Visual spatial reasoning items
^^^^^^^^^^^^^^^^
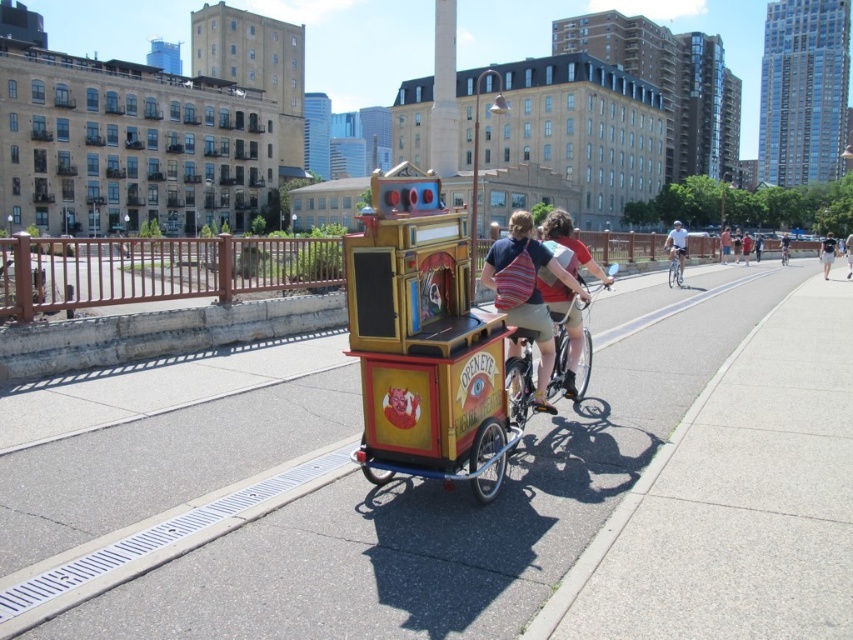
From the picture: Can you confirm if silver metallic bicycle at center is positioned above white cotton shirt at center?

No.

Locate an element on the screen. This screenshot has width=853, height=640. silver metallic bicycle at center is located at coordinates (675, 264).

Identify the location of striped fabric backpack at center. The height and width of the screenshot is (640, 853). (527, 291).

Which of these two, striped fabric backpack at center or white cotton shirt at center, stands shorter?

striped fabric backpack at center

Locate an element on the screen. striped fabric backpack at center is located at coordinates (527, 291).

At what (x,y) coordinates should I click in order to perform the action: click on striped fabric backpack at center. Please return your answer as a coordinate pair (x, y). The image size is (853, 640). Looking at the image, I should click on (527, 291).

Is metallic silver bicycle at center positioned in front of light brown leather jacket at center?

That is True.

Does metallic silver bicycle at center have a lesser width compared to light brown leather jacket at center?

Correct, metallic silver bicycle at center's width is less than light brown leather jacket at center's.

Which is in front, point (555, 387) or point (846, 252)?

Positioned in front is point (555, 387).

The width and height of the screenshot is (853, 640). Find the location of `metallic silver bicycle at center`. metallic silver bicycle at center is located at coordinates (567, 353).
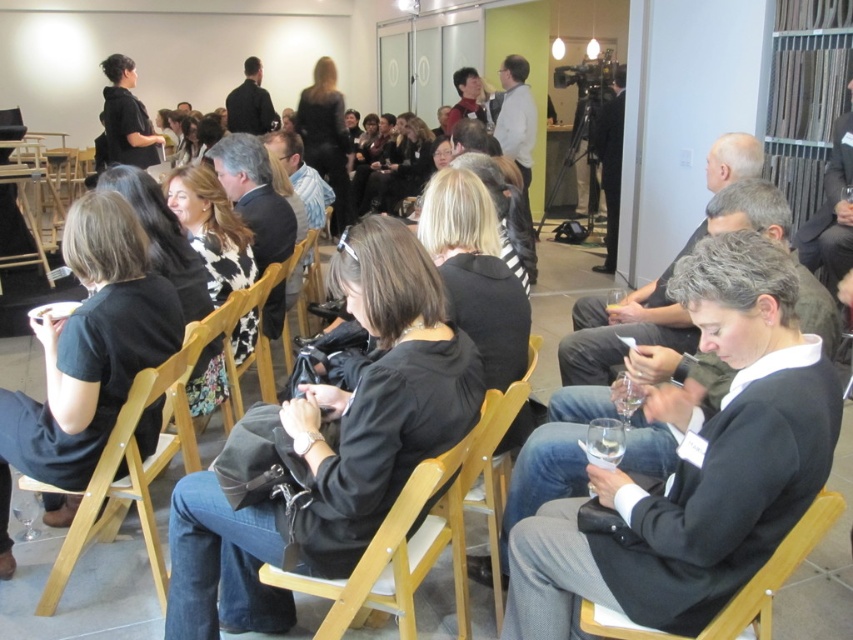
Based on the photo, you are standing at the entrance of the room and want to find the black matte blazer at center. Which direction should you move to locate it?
^^^^^^^^^^^^^^^^
**Challenge**
Please rewrite the records above, changing every "white cotton shirt" to "white linen shirt" and keeping everything else the same. Leave the pictures out of your answer.

**Complete response**
From the picture: Can you confirm if silver metallic bicycle at center is positioned above white linen shirt at center?

No.

Locate an element on the screen. This screenshot has width=853, height=640. silver metallic bicycle at center is located at coordinates (675, 264).

Identify the location of striped fabric backpack at center. The height and width of the screenshot is (640, 853). (527, 291).

Which of these two, striped fabric backpack at center or white linen shirt at center, stands shorter?

striped fabric backpack at center

Locate an element on the screen. striped fabric backpack at center is located at coordinates (527, 291).

At what (x,y) coordinates should I click in order to perform the action: click on striped fabric backpack at center. Please return your answer as a coordinate pair (x, y). The image size is (853, 640). Looking at the image, I should click on (527, 291).

Is metallic silver bicycle at center positioned in front of light brown leather jacket at center?

That is True.

Does metallic silver bicycle at center have a lesser width compared to light brown leather jacket at center?

Correct, metallic silver bicycle at center's width is less than light brown leather jacket at center's.

Which is in front, point (555, 387) or point (846, 252)?

Positioned in front is point (555, 387).

The width and height of the screenshot is (853, 640). Find the location of `metallic silver bicycle at center`. metallic silver bicycle at center is located at coordinates (567, 353).
Based on the photo, you are standing at the entrance of the room and want to find the black matte blazer at center. Which direction should you move to locate it?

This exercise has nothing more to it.